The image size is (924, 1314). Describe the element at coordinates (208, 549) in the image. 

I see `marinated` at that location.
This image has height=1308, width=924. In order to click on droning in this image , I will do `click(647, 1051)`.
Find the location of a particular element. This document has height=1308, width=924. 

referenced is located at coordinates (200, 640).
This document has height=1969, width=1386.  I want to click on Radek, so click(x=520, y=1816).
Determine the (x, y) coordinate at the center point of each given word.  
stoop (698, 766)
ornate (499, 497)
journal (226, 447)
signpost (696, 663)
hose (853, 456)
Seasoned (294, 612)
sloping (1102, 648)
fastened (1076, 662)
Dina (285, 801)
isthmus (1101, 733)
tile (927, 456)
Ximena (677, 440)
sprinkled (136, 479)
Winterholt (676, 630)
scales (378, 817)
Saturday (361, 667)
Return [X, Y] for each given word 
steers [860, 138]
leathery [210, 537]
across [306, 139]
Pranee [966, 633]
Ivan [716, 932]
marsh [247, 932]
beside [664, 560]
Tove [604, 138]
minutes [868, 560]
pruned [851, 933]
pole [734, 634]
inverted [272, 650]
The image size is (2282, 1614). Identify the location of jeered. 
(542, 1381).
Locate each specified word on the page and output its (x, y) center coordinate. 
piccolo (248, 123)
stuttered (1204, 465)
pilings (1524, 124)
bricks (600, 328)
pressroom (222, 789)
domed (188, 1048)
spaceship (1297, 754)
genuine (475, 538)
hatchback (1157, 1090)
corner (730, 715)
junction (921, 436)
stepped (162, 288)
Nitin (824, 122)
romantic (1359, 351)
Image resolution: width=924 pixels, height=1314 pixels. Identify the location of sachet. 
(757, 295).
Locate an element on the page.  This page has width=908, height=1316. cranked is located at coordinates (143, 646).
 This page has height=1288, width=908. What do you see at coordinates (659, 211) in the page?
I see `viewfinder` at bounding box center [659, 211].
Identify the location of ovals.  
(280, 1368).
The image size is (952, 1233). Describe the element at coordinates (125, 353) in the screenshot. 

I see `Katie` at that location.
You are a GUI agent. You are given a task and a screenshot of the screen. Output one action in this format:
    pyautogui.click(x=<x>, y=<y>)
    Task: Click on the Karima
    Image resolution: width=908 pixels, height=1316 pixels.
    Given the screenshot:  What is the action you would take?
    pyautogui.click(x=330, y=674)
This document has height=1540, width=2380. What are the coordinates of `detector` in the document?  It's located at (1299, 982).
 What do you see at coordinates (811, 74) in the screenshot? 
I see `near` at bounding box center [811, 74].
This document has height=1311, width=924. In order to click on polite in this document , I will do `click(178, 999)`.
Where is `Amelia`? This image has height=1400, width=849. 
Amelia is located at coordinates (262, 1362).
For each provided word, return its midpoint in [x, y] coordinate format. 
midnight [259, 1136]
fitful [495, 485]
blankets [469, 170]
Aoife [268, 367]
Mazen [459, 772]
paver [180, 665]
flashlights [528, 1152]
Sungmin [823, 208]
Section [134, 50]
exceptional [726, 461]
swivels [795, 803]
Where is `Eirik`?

* _Your instructions_
Transcribe verbatim the part of the listing above that opens with the line containing "This document has height=1969, width=1386." and closes with the line containing "scales (378, 817)", including both of those lines.

* _Result_
This document has height=1969, width=1386.  I want to click on Radek, so click(x=520, y=1816).
Determine the (x, y) coordinate at the center point of each given word.  
stoop (698, 766)
ornate (499, 497)
journal (226, 447)
signpost (696, 663)
hose (853, 456)
Seasoned (294, 612)
sloping (1102, 648)
fastened (1076, 662)
Dina (285, 801)
isthmus (1101, 733)
tile (927, 456)
Ximena (677, 440)
sprinkled (136, 479)
Winterholt (676, 630)
scales (378, 817)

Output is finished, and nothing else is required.